Task item
Of the entries that follow, how many lines hold the string "none"? Write the number and nothing more.
===== Data for review =====
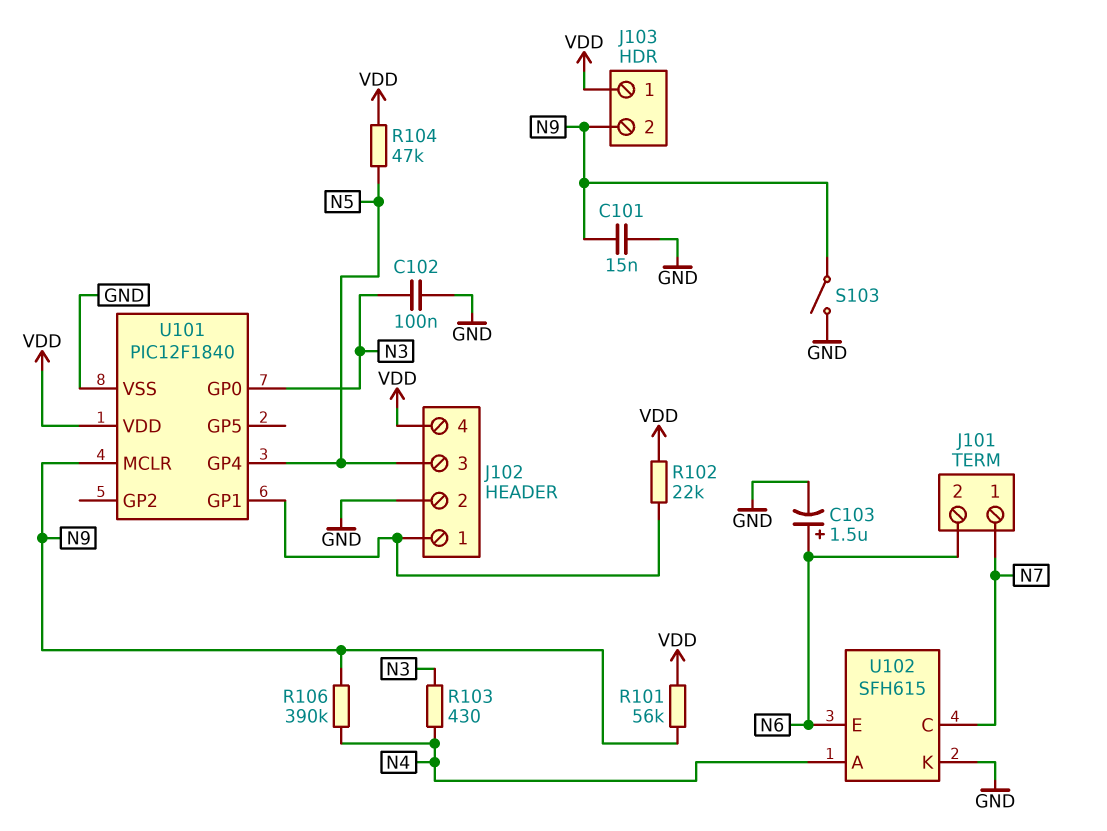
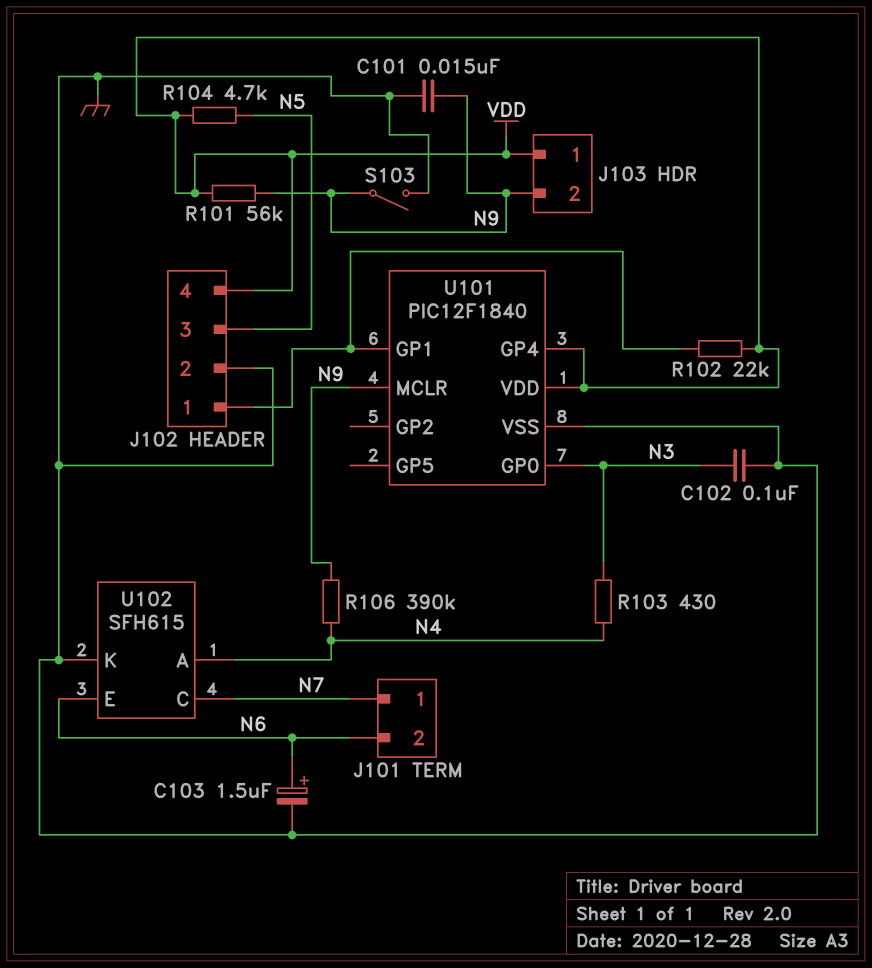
R104: 47k (N5, VDD) -> 4.7k (N5, VDD)
U101 pin GP4: N5 -> VDD

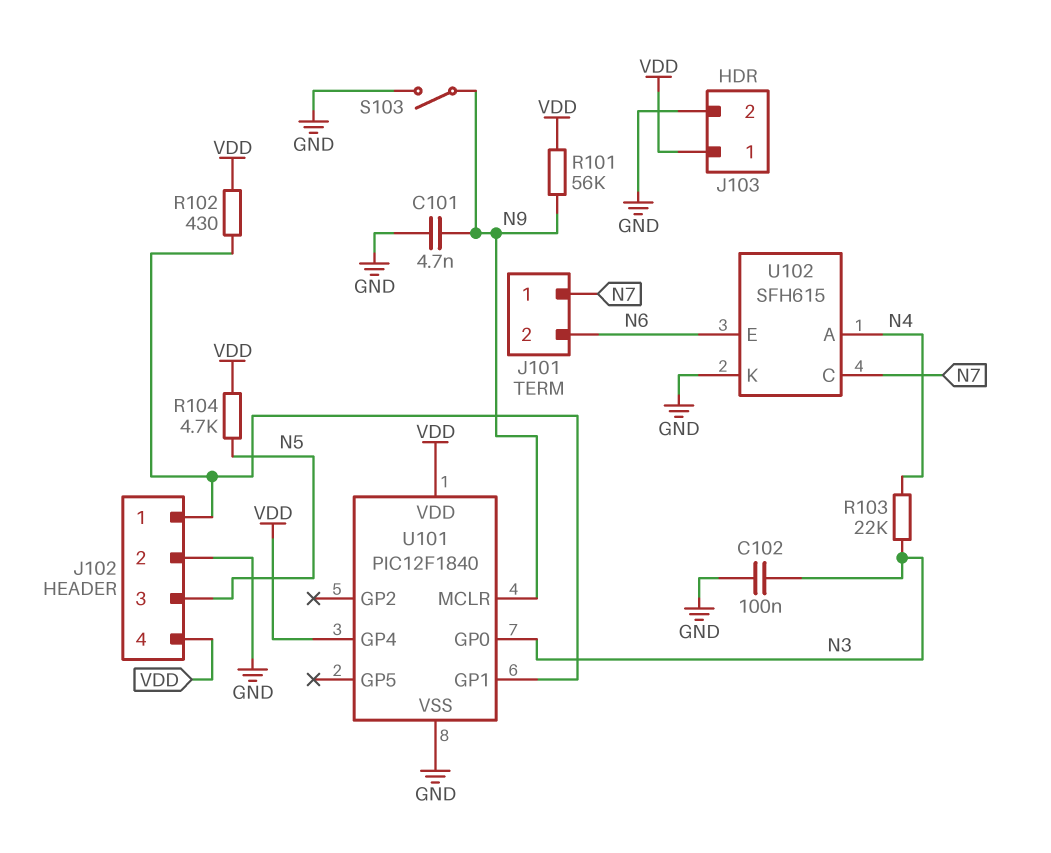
C101: 15nF (GND, N9) -> 4.7nF (GND, N9)
C103: 1.5uF (plus N6, minus GND) -> none
J103 pin 2: N9 -> GND
R102: 22k (J102/1, VDD) -> 430 (J102/1, VDD)
R103: 430 (N3, N4) -> 22k (N3, N4)
R106: 390k (N4, N9) -> none

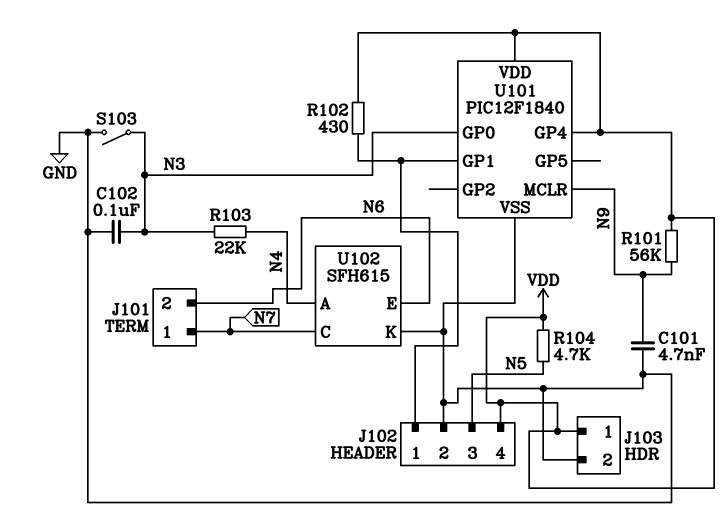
S103: switch (GND, N9) -> switch (GND, N3)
=====
Your solution
2